=== Given information ===

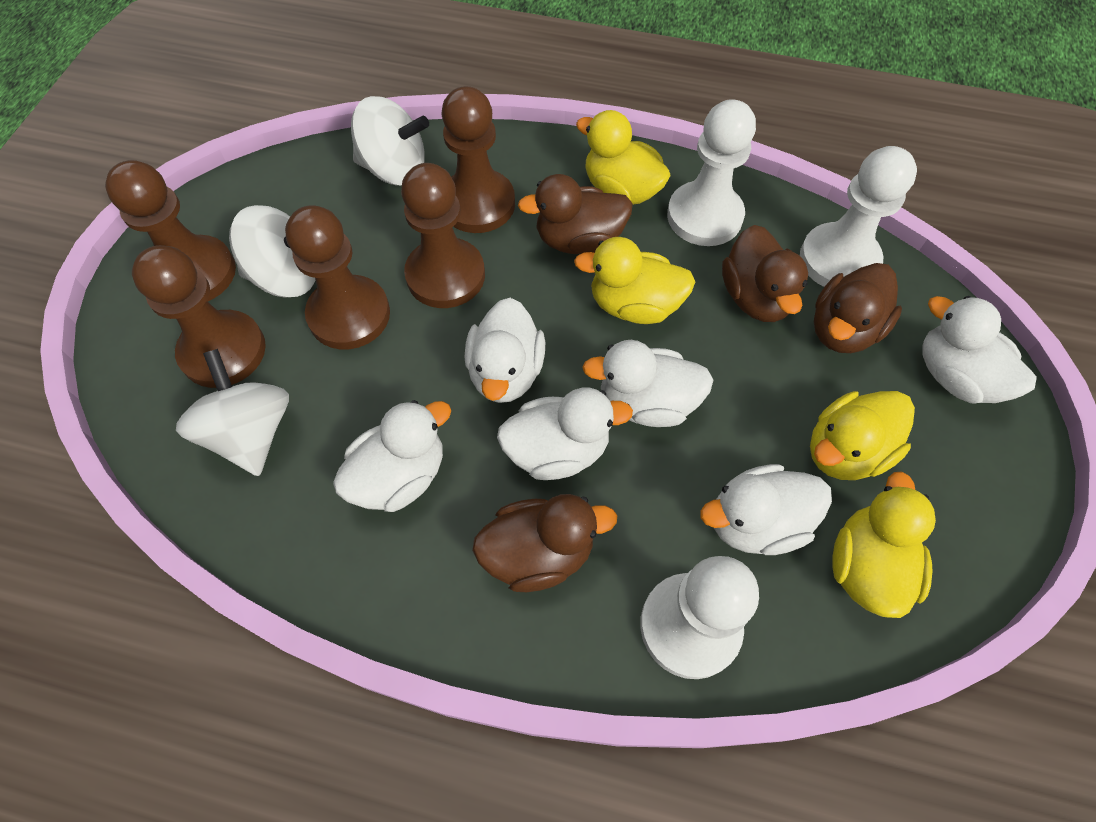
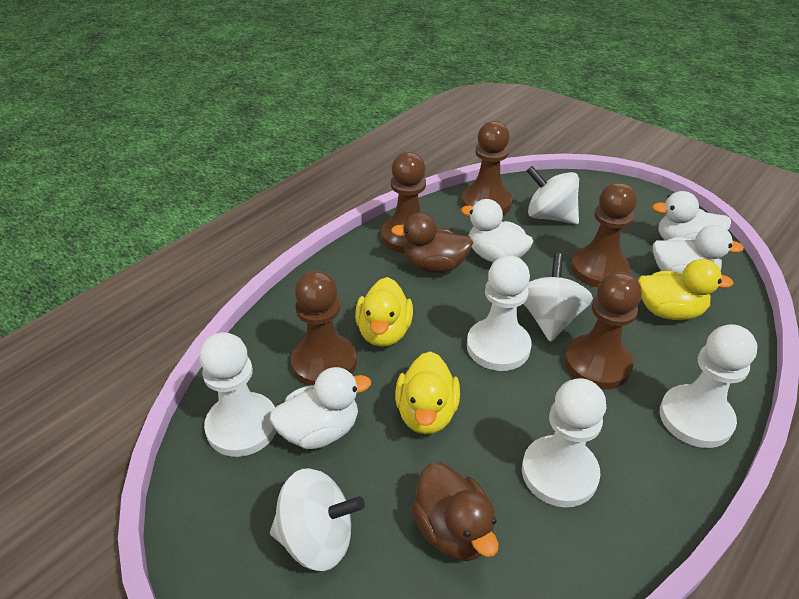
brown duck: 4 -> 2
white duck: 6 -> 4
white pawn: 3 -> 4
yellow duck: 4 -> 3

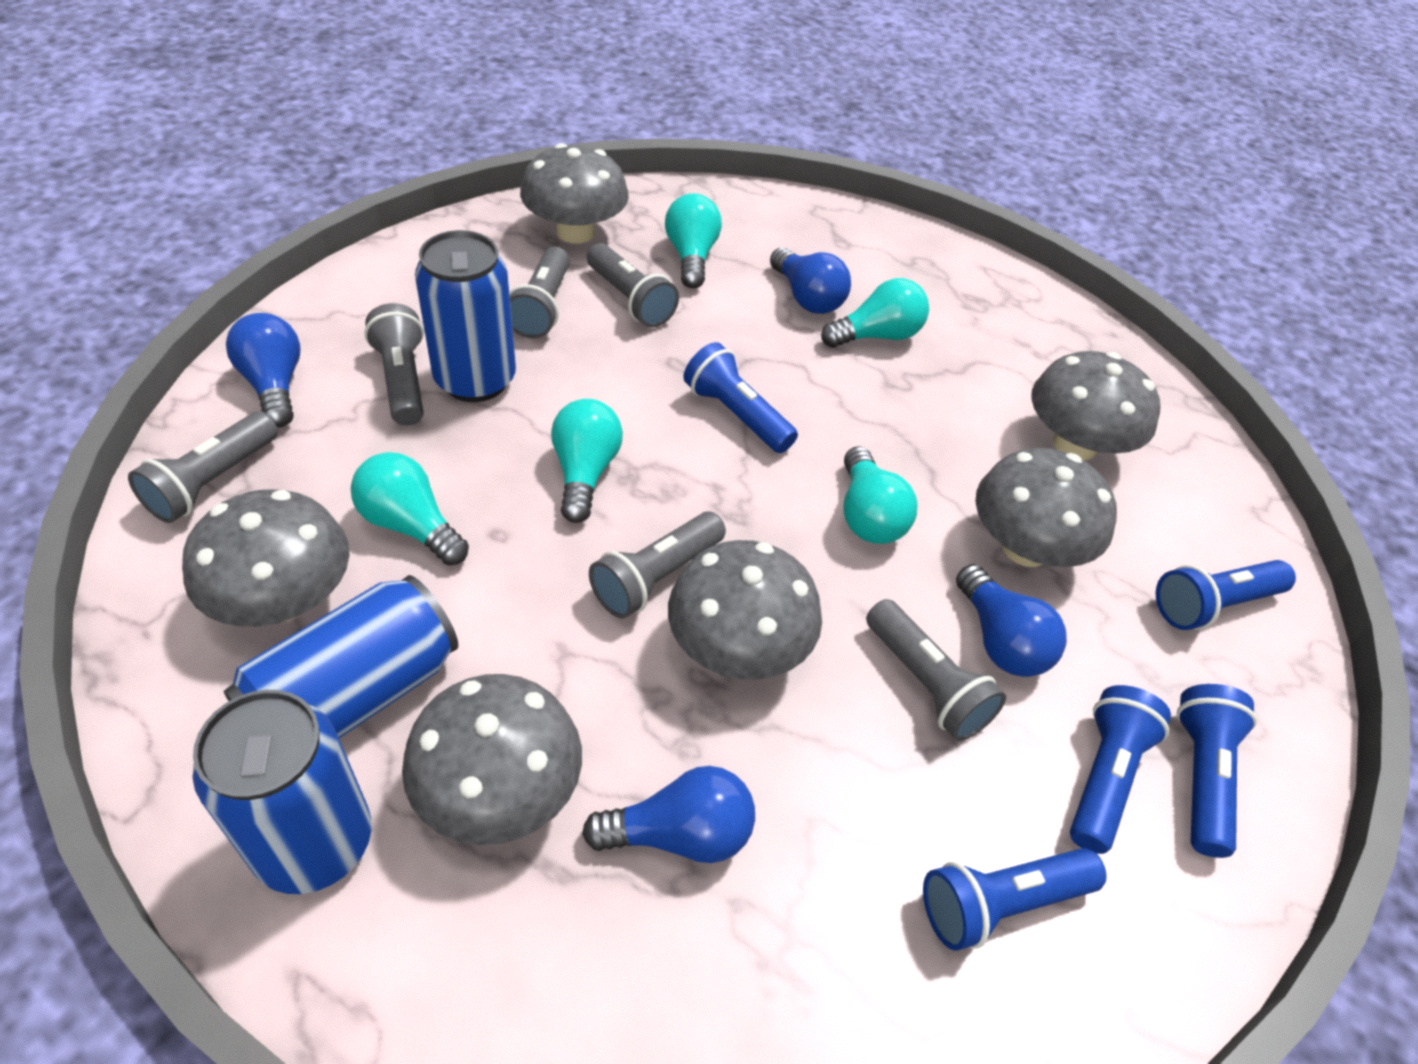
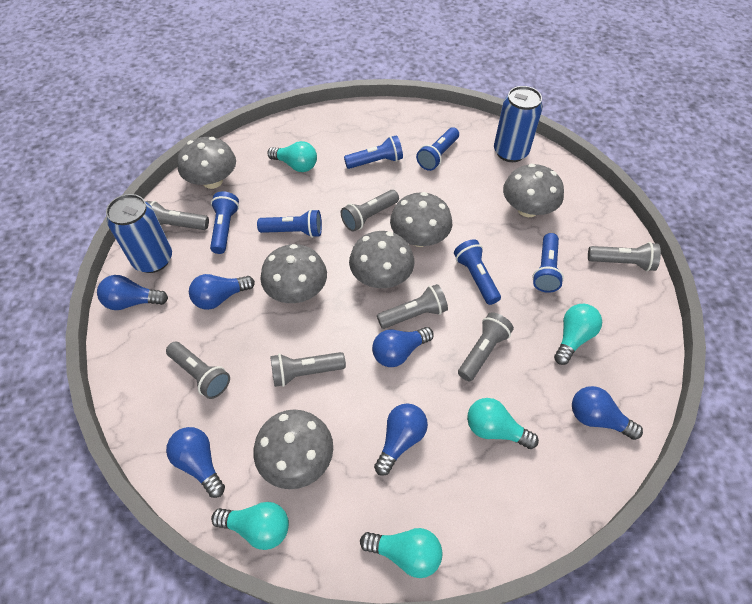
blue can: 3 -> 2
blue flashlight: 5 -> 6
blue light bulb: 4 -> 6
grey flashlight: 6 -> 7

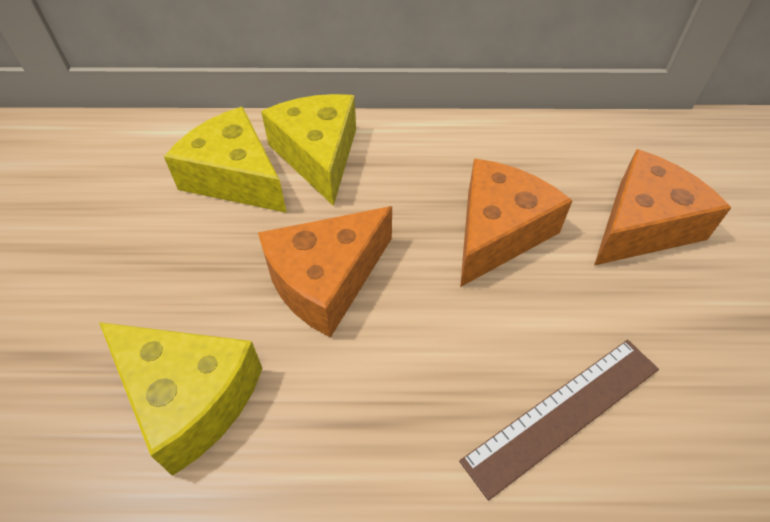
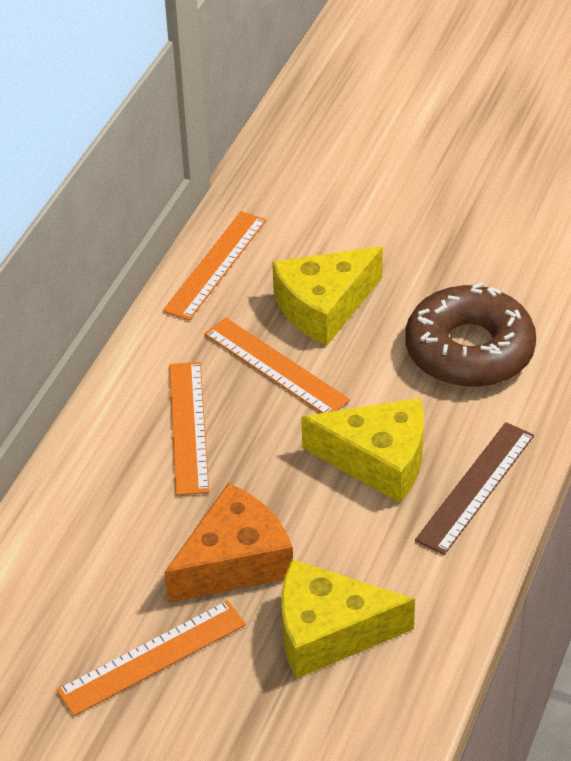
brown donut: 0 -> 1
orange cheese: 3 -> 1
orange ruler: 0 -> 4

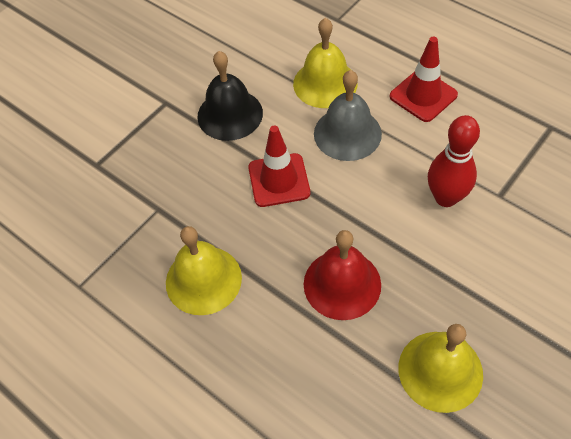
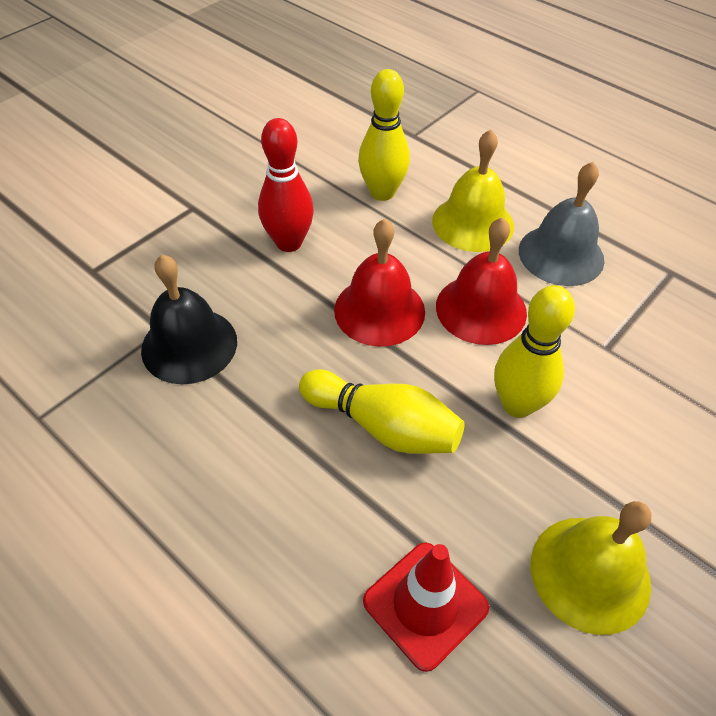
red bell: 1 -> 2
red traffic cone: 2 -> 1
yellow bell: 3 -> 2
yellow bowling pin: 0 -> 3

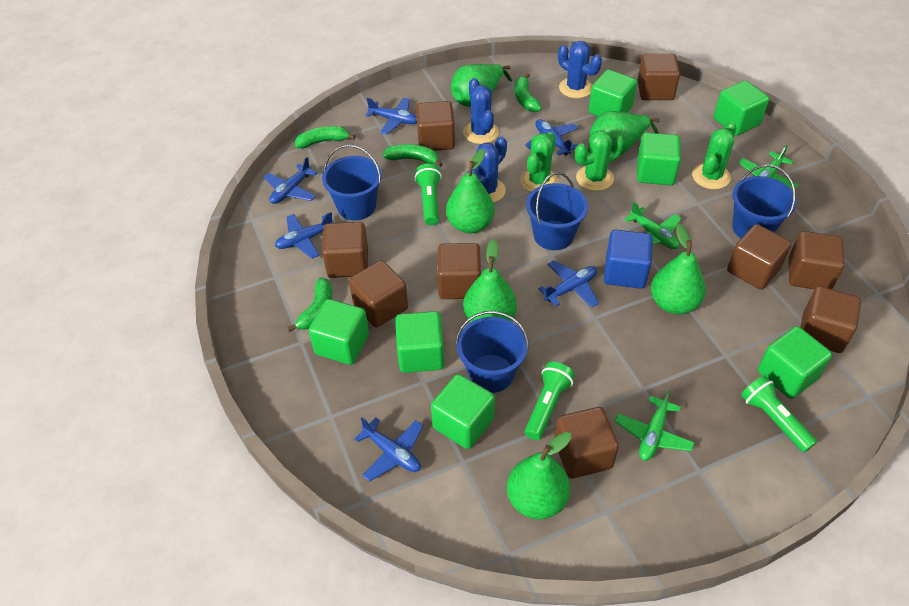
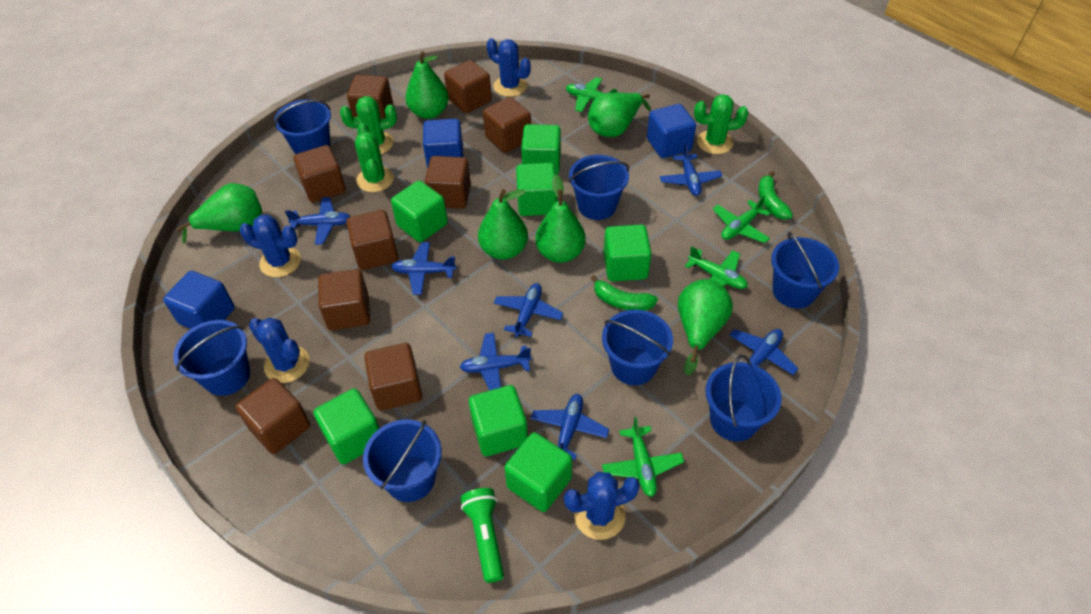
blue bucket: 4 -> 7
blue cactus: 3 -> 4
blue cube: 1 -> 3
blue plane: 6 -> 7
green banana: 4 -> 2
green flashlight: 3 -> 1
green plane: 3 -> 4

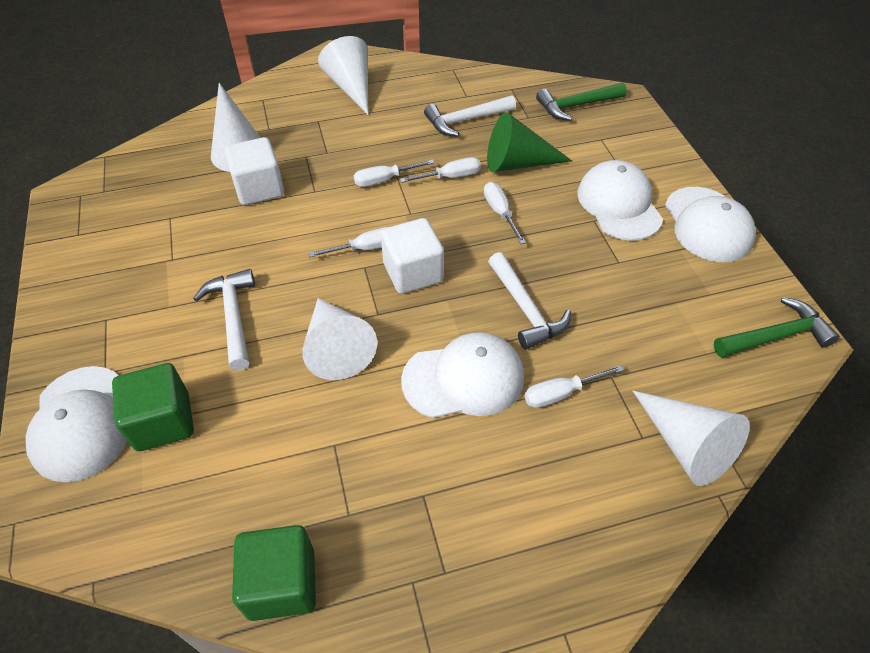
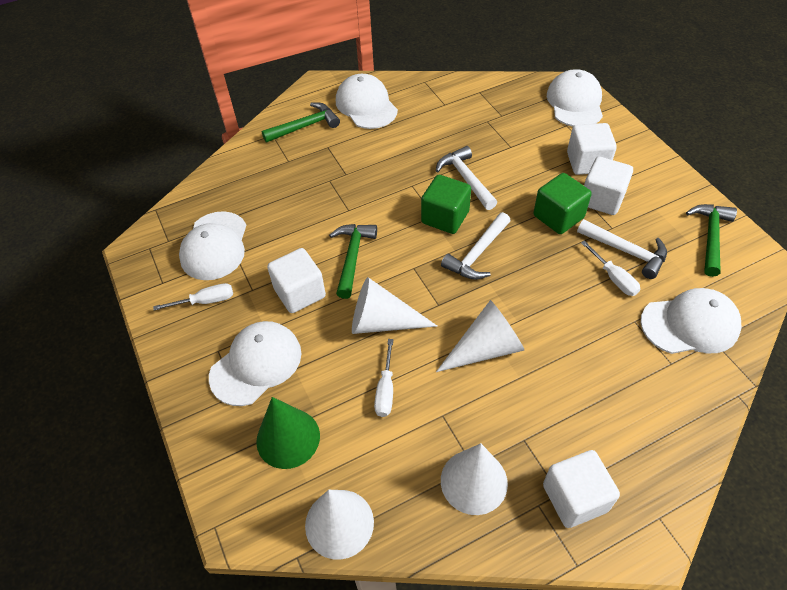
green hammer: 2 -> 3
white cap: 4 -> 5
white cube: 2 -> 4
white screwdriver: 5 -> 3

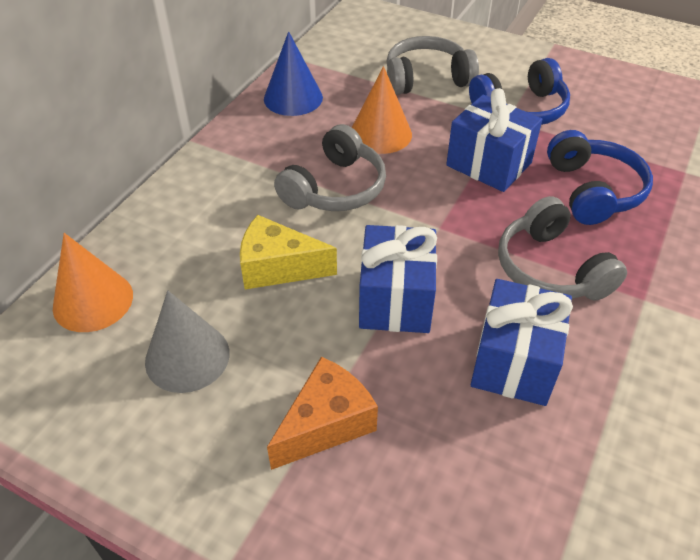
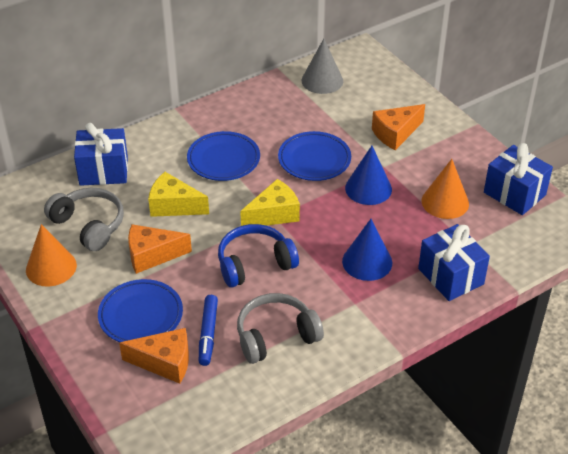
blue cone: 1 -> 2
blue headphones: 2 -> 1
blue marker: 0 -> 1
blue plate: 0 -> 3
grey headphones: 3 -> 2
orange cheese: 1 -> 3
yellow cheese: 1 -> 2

===

__Problem statement__
Leaving the pictures out, reproduce the entries above exactly.

__Response to the exercise__
brown duck: 4 -> 2
white duck: 6 -> 4
white pawn: 3 -> 4
yellow duck: 4 -> 3

blue can: 3 -> 2
blue flashlight: 5 -> 6
blue light bulb: 4 -> 6
grey flashlight: 6 -> 7

brown donut: 0 -> 1
orange cheese: 3 -> 1
orange ruler: 0 -> 4

red bell: 1 -> 2
red traffic cone: 2 -> 1
yellow bell: 3 -> 2
yellow bowling pin: 0 -> 3

blue bucket: 4 -> 7
blue cactus: 3 -> 4
blue cube: 1 -> 3
blue plane: 6 -> 7
green banana: 4 -> 2
green flashlight: 3 -> 1
green plane: 3 -> 4

green hammer: 2 -> 3
white cap: 4 -> 5
white cube: 2 -> 4
white screwdriver: 5 -> 3

blue cone: 1 -> 2
blue headphones: 2 -> 1
blue marker: 0 -> 1
blue plate: 0 -> 3
grey headphones: 3 -> 2
orange cheese: 1 -> 3
yellow cheese: 1 -> 2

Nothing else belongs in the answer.